**What the exercise asks**. The entries are to be printed again word for word, but no picture may appear.

**Exercise data**.
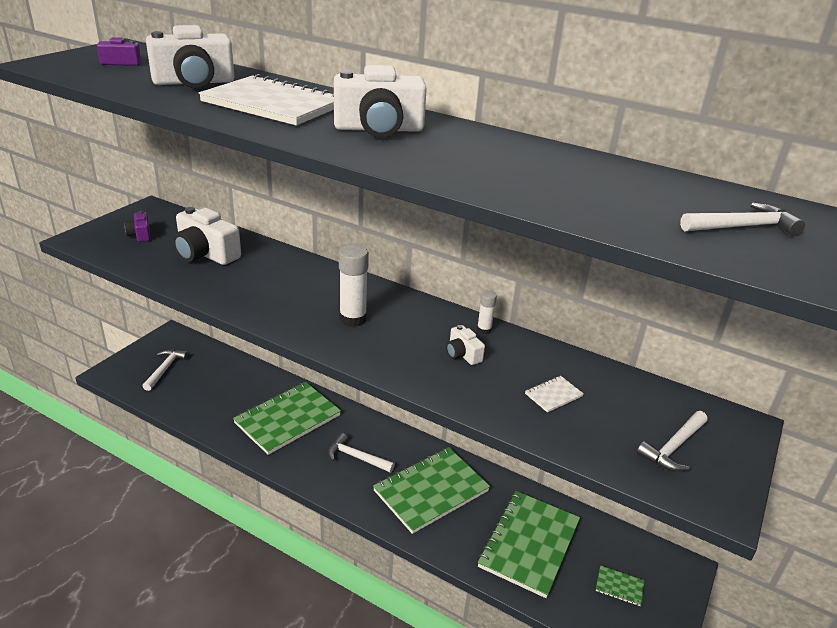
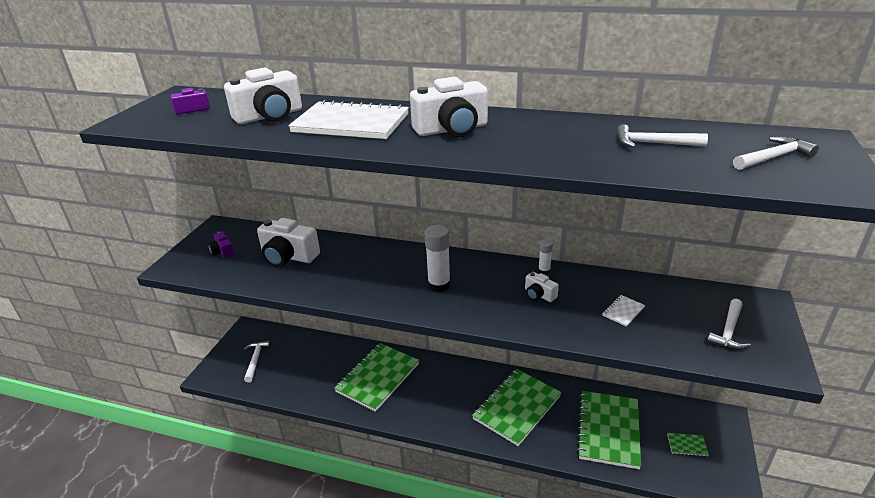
camera: 10 degrees left, 0 degrees up
(357, 457) = (447, 395): white hammer -> white hammer (653, 143)

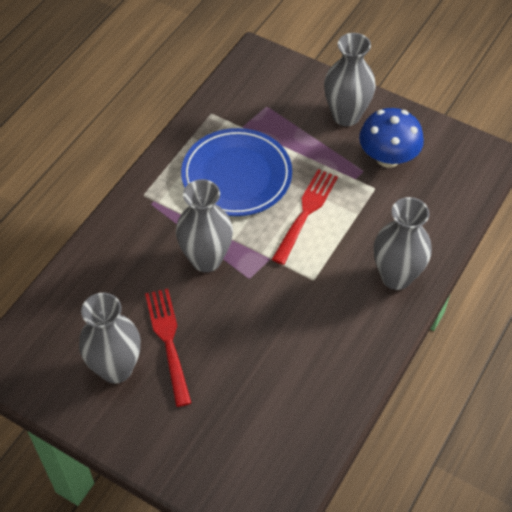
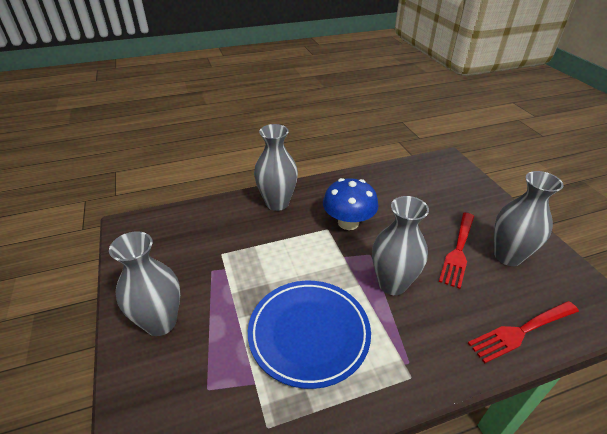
camera: 140 degrees left, 15 degrees down
(306, 212) = (286, 269): red fork -> red fork (521, 331)
(388, 157) = (183, 267): blue mushroom -> blue mushroom (348, 222)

**Result**.
camera: 10 degrees left, 0 degrees up
(357, 457) = (447, 395): white hammer -> white hammer (653, 143)

camera: 140 degrees left, 15 degrees down
(306, 212) = (286, 269): red fork -> red fork (521, 331)
(388, 157) = (183, 267): blue mushroom -> blue mushroom (348, 222)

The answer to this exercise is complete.